[Source data]

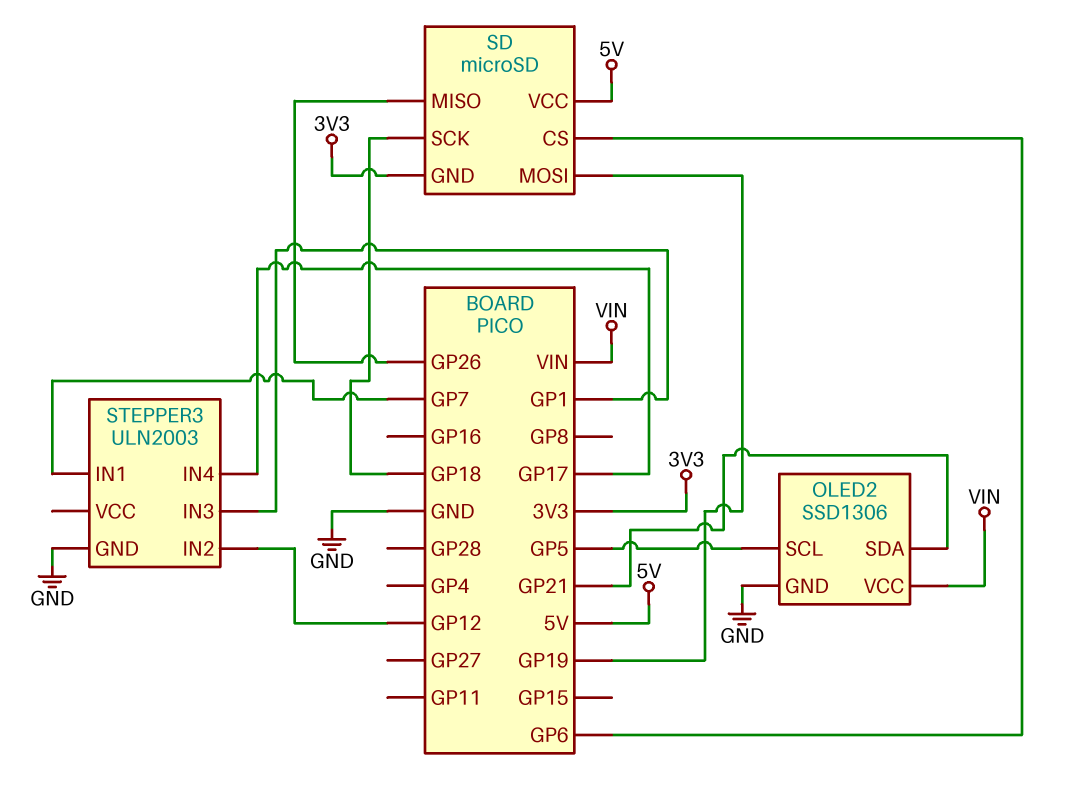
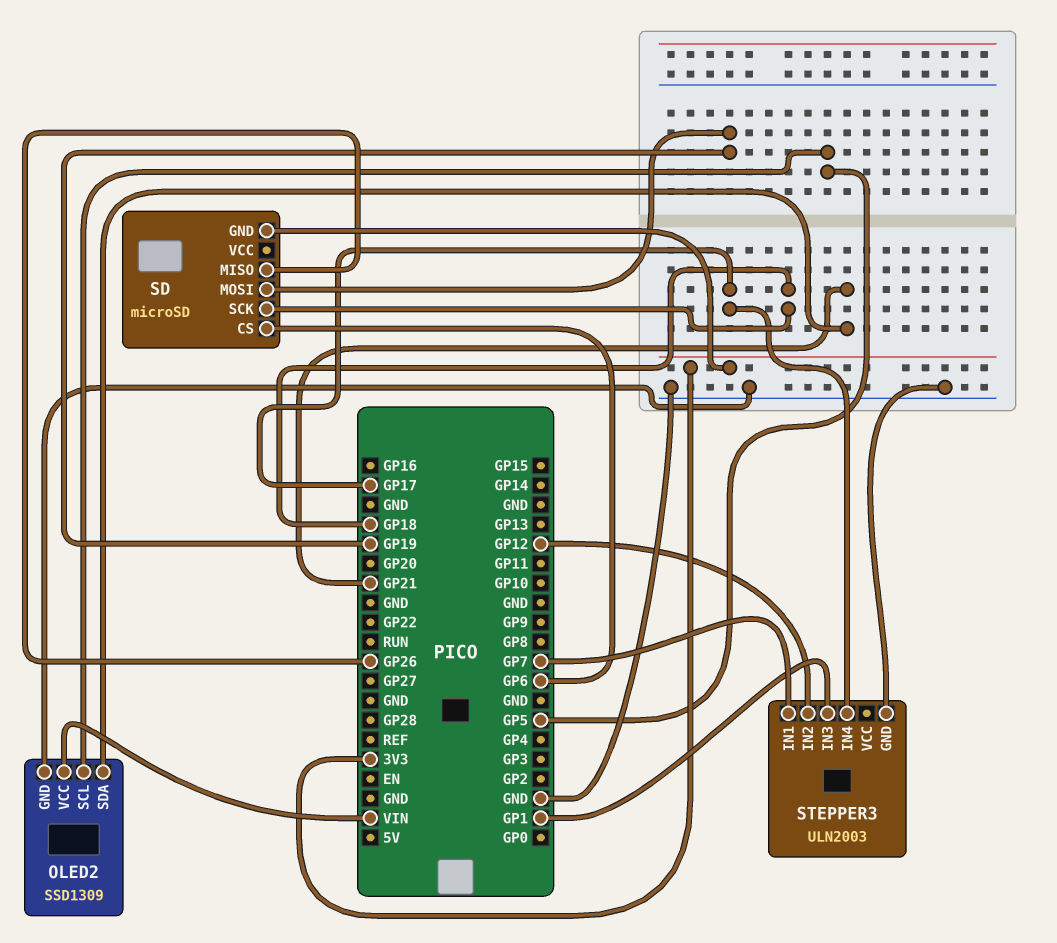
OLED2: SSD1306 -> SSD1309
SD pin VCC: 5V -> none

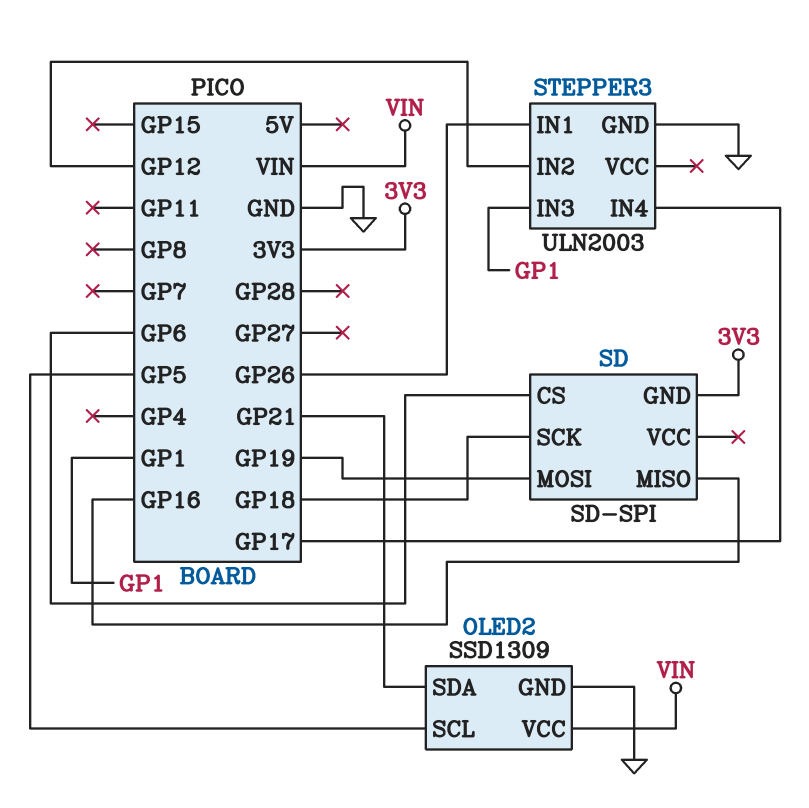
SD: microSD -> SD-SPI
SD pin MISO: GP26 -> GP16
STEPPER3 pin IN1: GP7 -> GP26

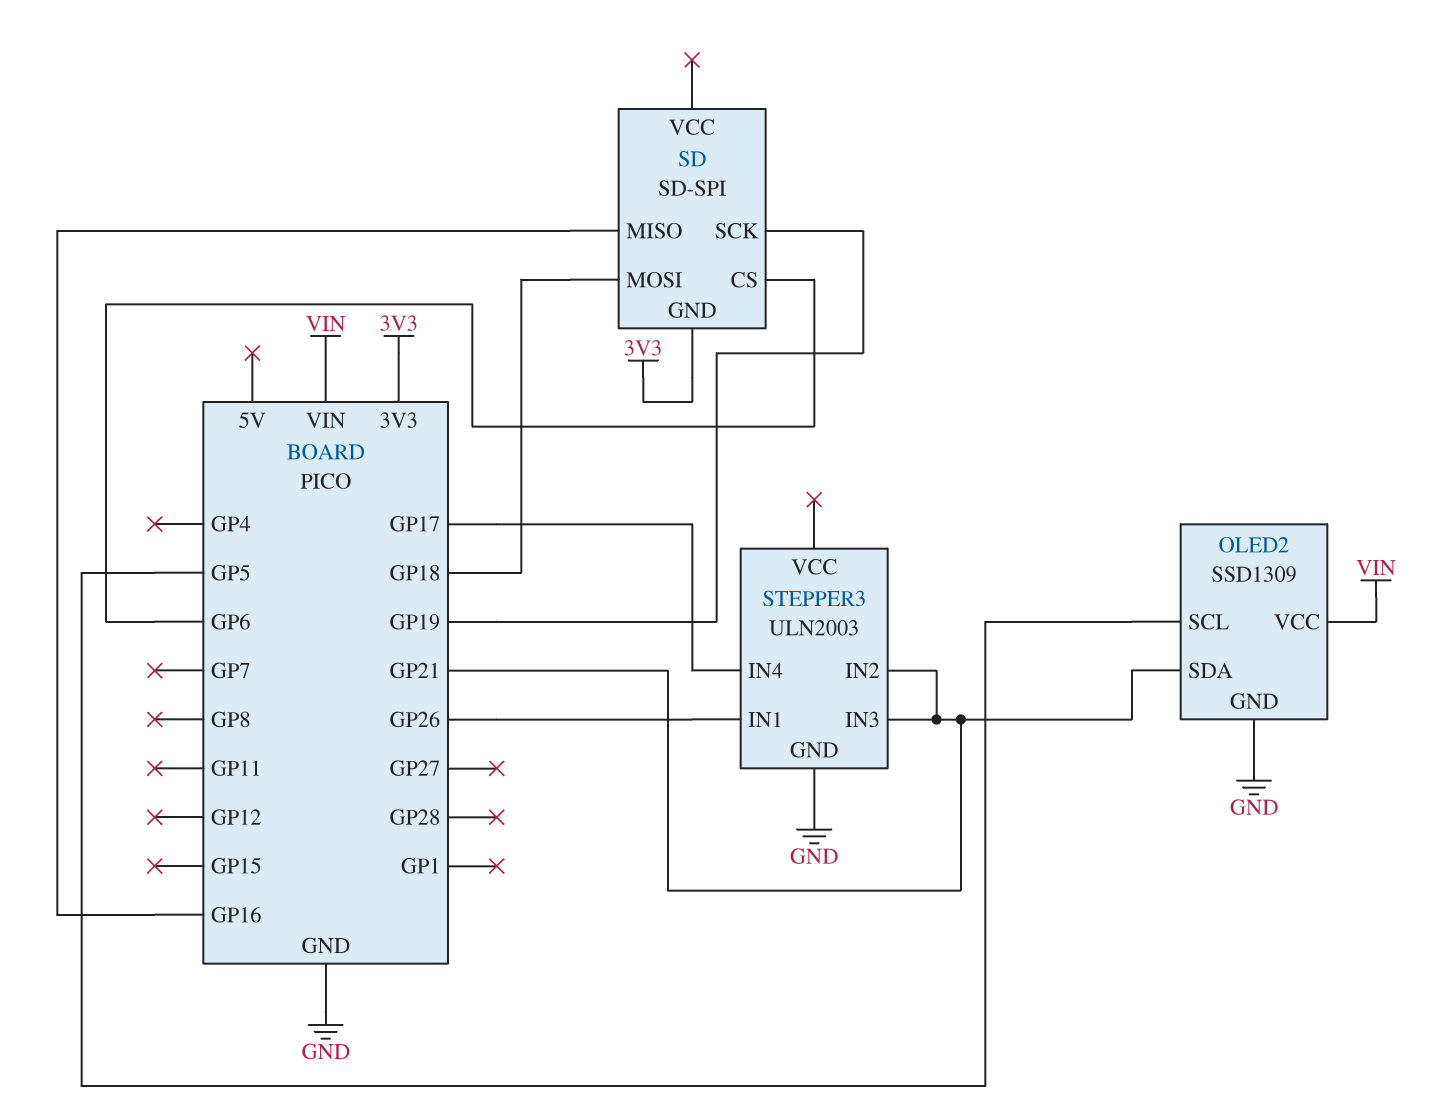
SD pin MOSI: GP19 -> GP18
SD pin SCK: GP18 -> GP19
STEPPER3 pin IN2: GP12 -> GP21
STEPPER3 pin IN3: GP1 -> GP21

[/Source data]

◆ Task instructions ◆
Each line from the one containing "SD pin VCC: 5V -> none" through the last line of the entries above is to be extracted exactly. Pictures are not part of the copy.

◆ Response below ◆
SD pin VCC: 5V -> none

SD: microSD -> SD-SPI
SD pin MISO: GP26 -> GP16
STEPPER3 pin IN1: GP7 -> GP26

SD pin MOSI: GP19 -> GP18
SD pin SCK: GP18 -> GP19
STEPPER3 pin IN2: GP12 -> GP21
STEPPER3 pin IN3: GP1 -> GP21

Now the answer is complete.